**Exercise goal**
From the line holding "green heart [199,392,265,446]" to the final line of the entries, set down each line exactly, including both, and nothing more.
[Data provided Boundary: Start]
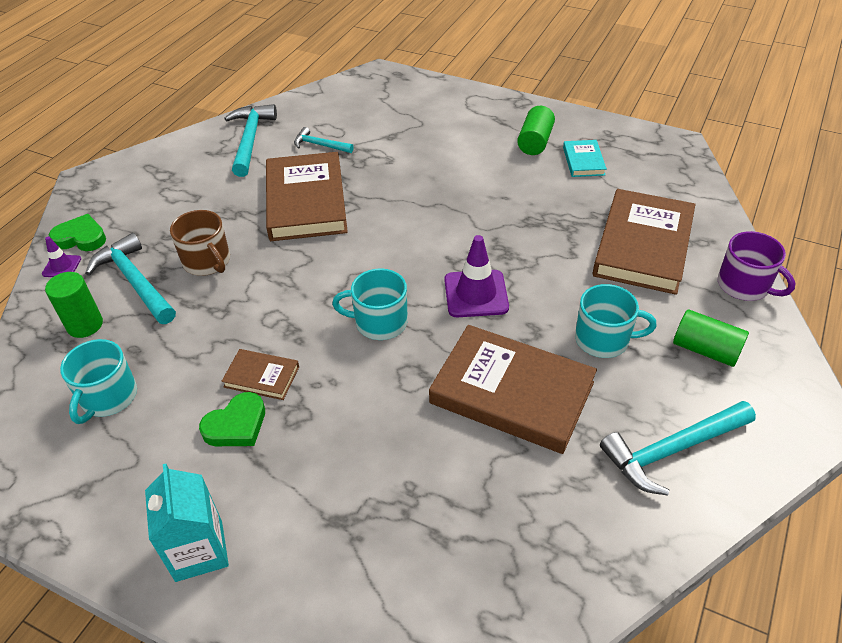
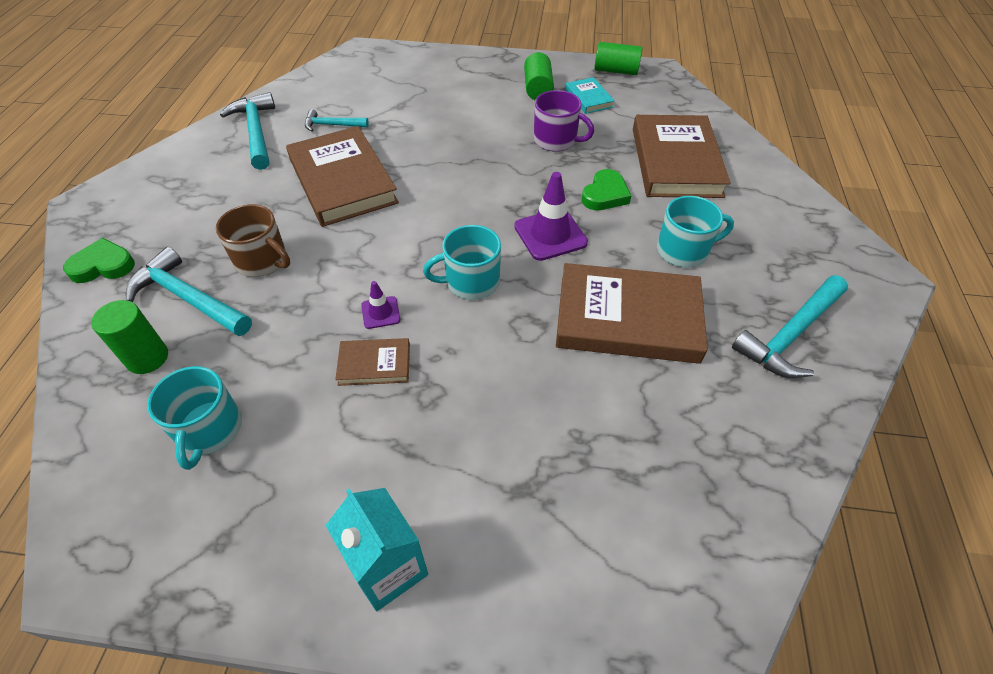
camera: 20 degrees left, 5 degrees up
purple traffic cone [42,237,81,277] -> purple traffic cone moved to [361,281,400,329]
green heart [199,392,265,446] -> green heart moved to [581,169,631,210]
green cylinder [673,309,749,367] -> green cylinder moved to [594,42,643,75]
purple mug [718,231,795,301] -> purple mug moved to [534,90,594,152]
[Data provided Boundary: End]
**Response below**
green heart [199,392,265,446] -> green heart moved to [581,169,631,210]
green cylinder [673,309,749,367] -> green cylinder moved to [594,42,643,75]
purple mug [718,231,795,301] -> purple mug moved to [534,90,594,152]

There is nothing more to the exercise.